(DATA RECORDS)

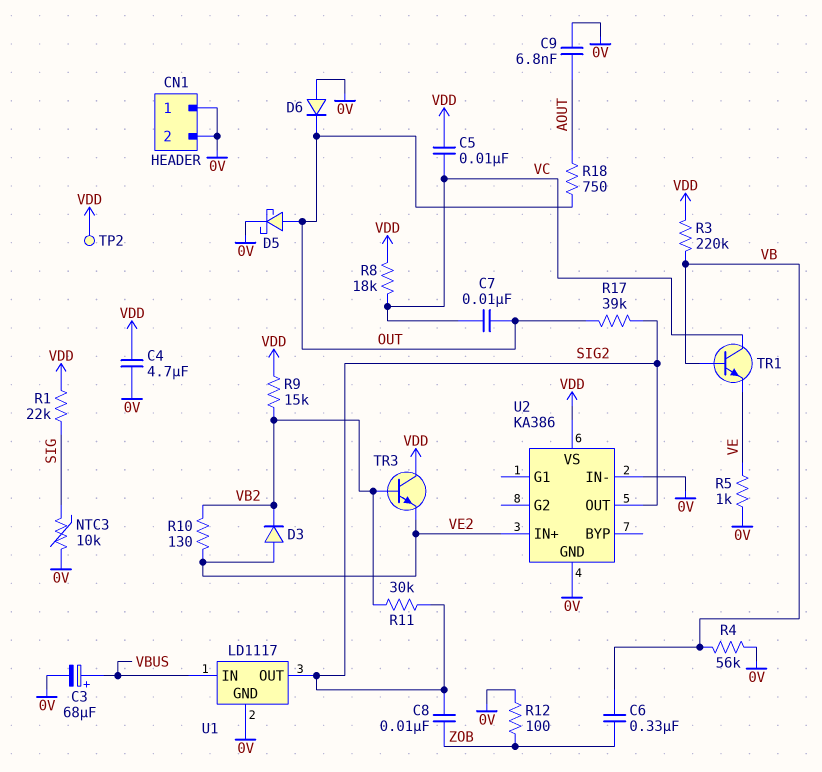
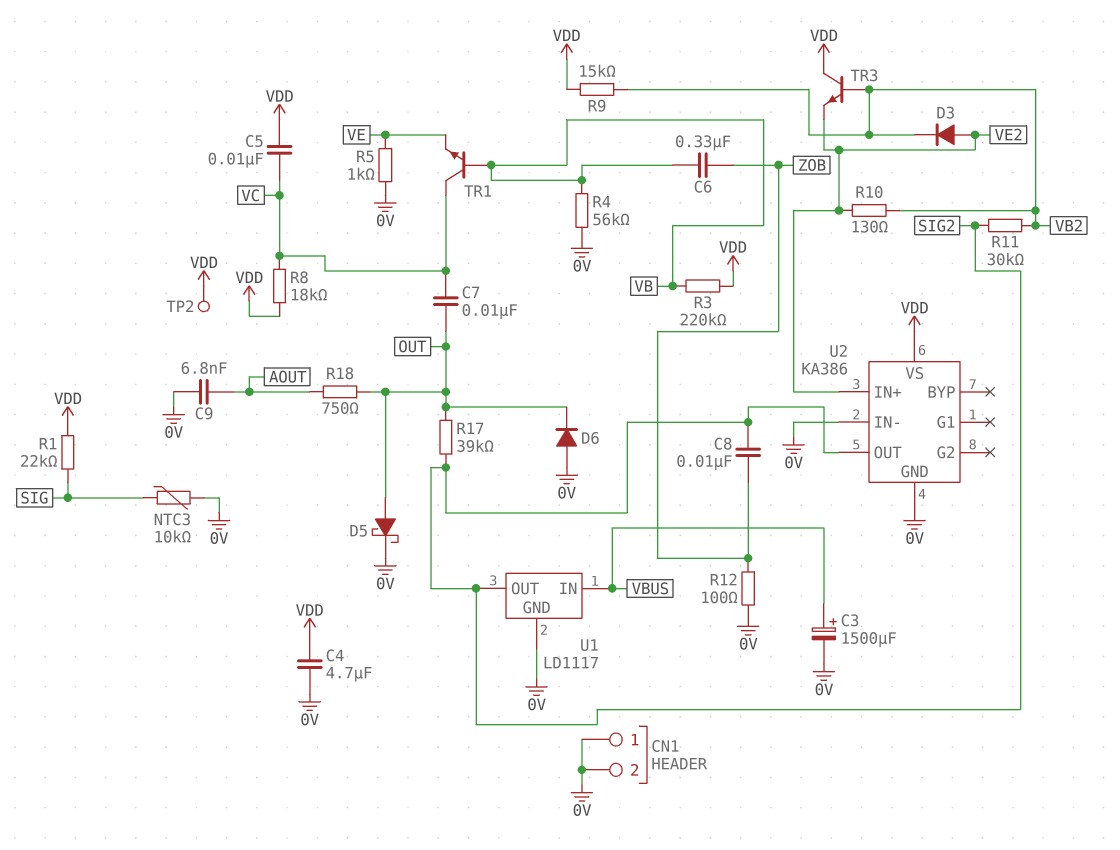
C3: 68uF (plus VBUS, minus 0V) -> 1500uF (plus VBUS, minus 0V)

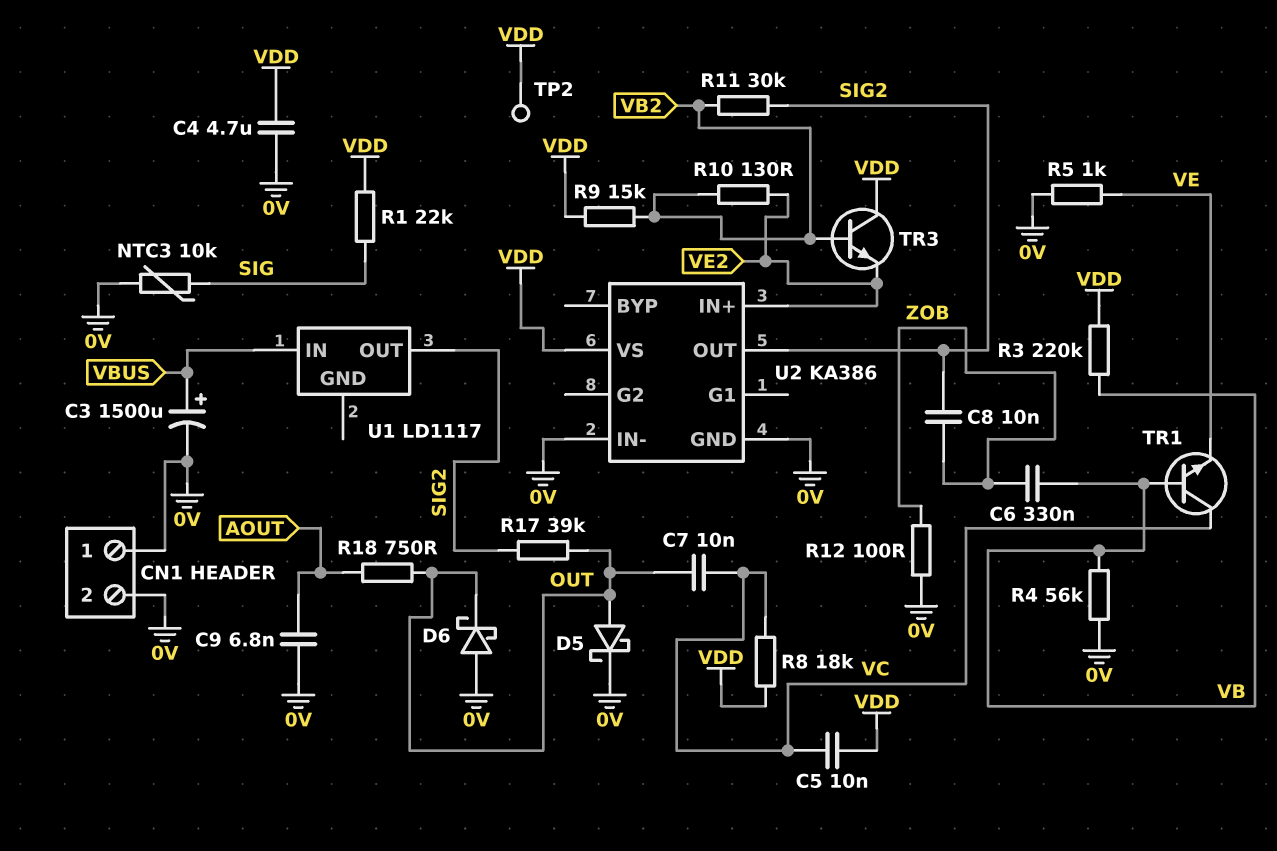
D3: diode (A VE2, K VB2) -> none
D6: diode (A 0V, K OUT) -> schottky (A 0V, K OUT)
U1 pin GND: 0V -> none

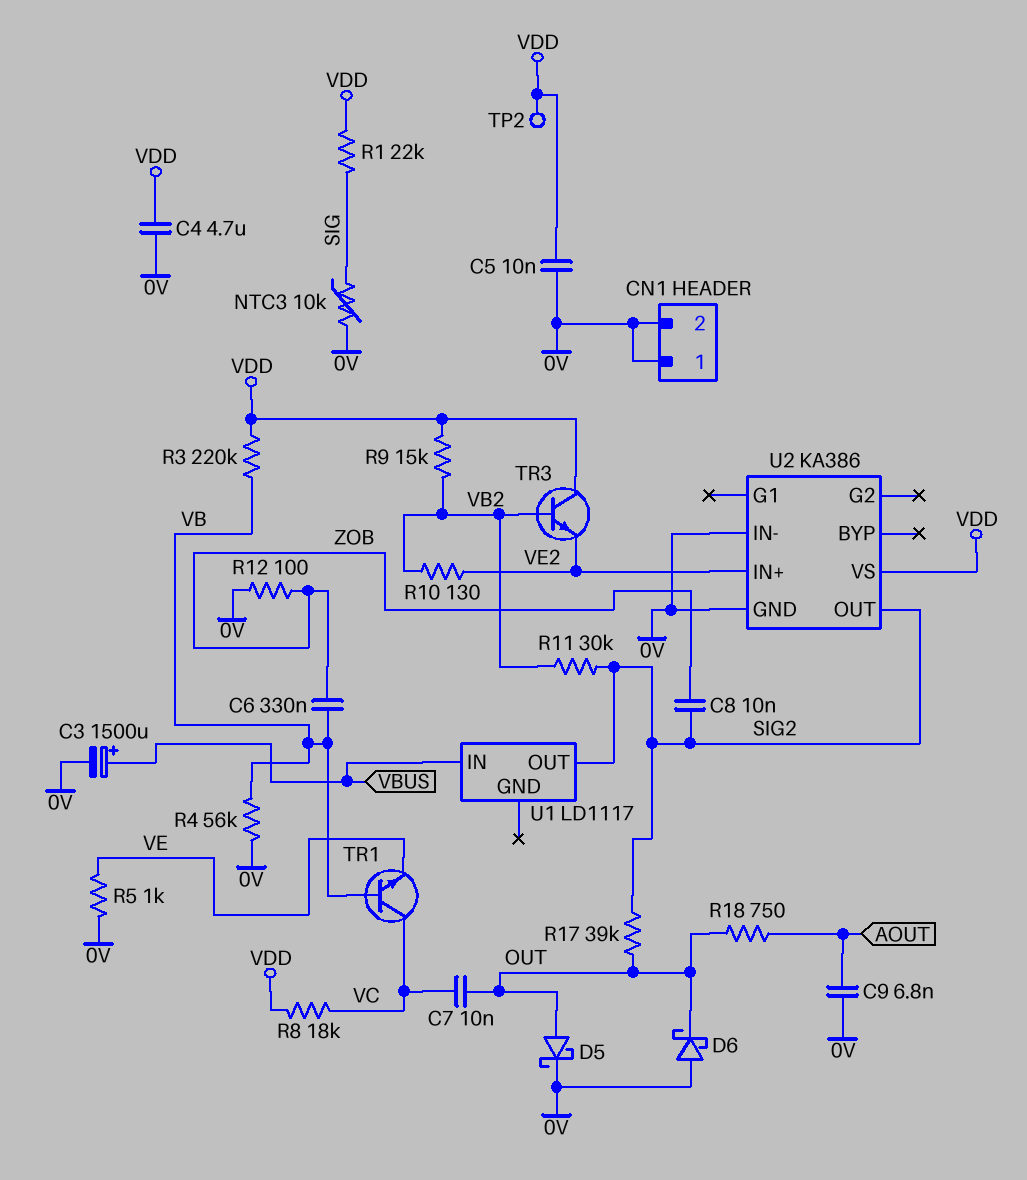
C5: 10nF (VC, VDD) -> 10nF (0V, VDD)

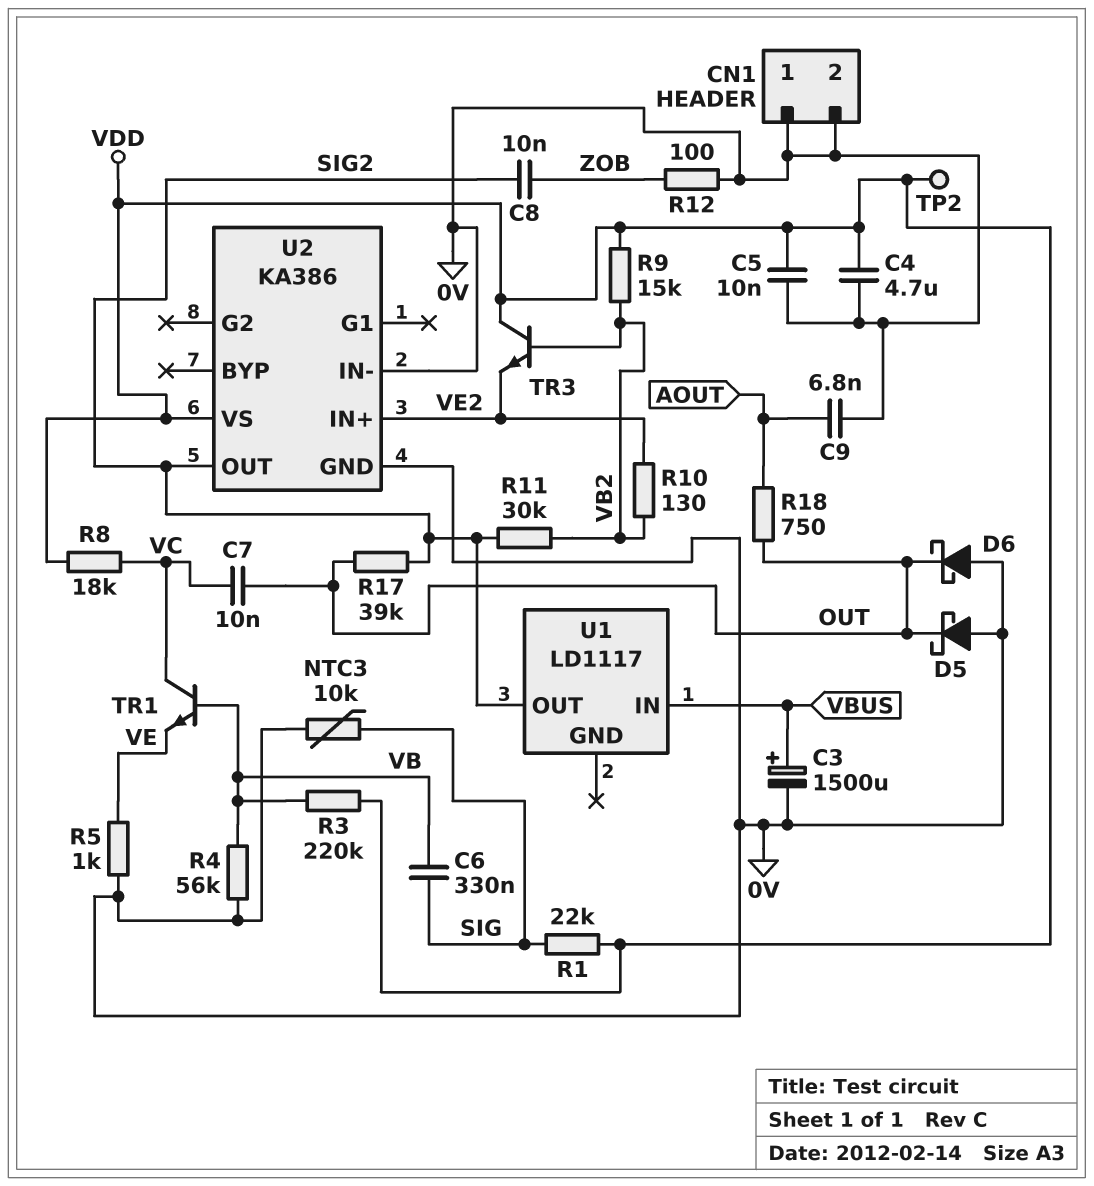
C6: 330nF (VB, ZOB) -> 330nF (SIG, VB)
D5: schottky (A OUT, K 0V) -> schottky (A 0V, K OUT)

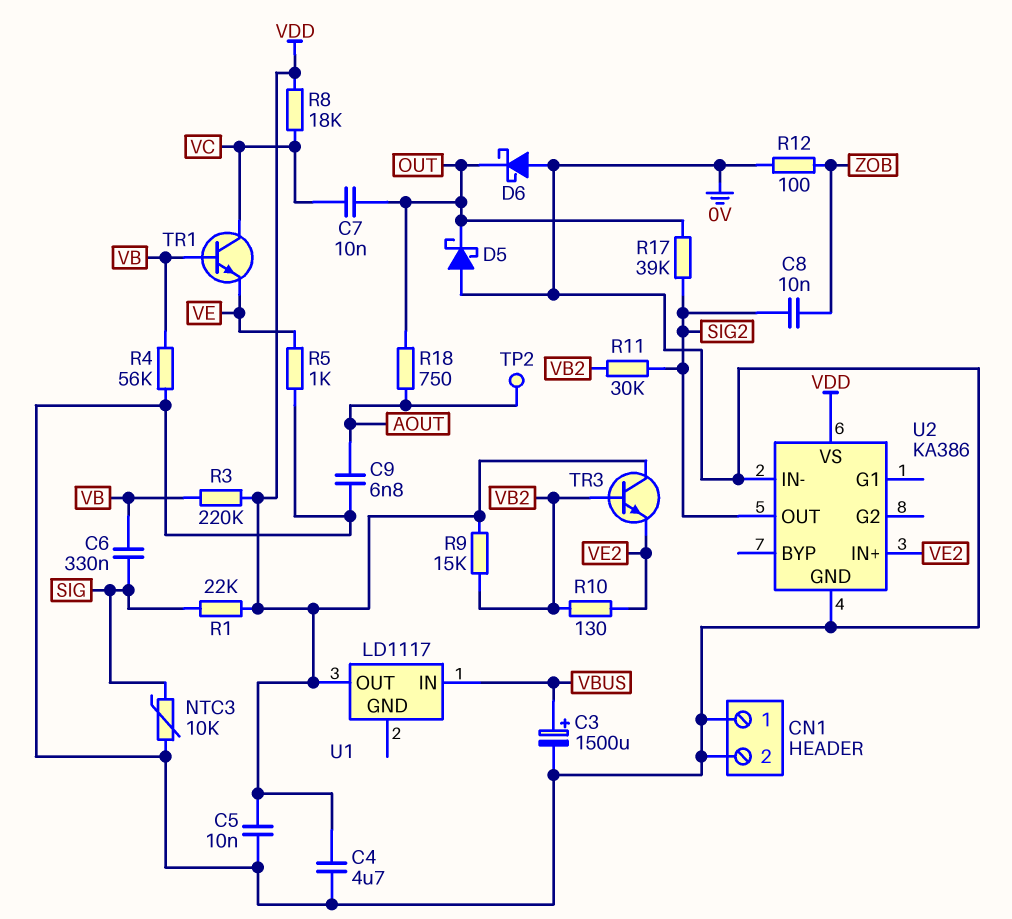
TP2: test point (VDD) -> test point (AOUT)
U1 pin OUT: SIG2 -> VDD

(End DATA RECORDS)

(TASK DETAILS) Search the data for "none". Copy each line that has it.

(REPLY TO THE TASK)
D3: diode (A VE2, K VB2) -> none
U1 pin GND: 0V -> none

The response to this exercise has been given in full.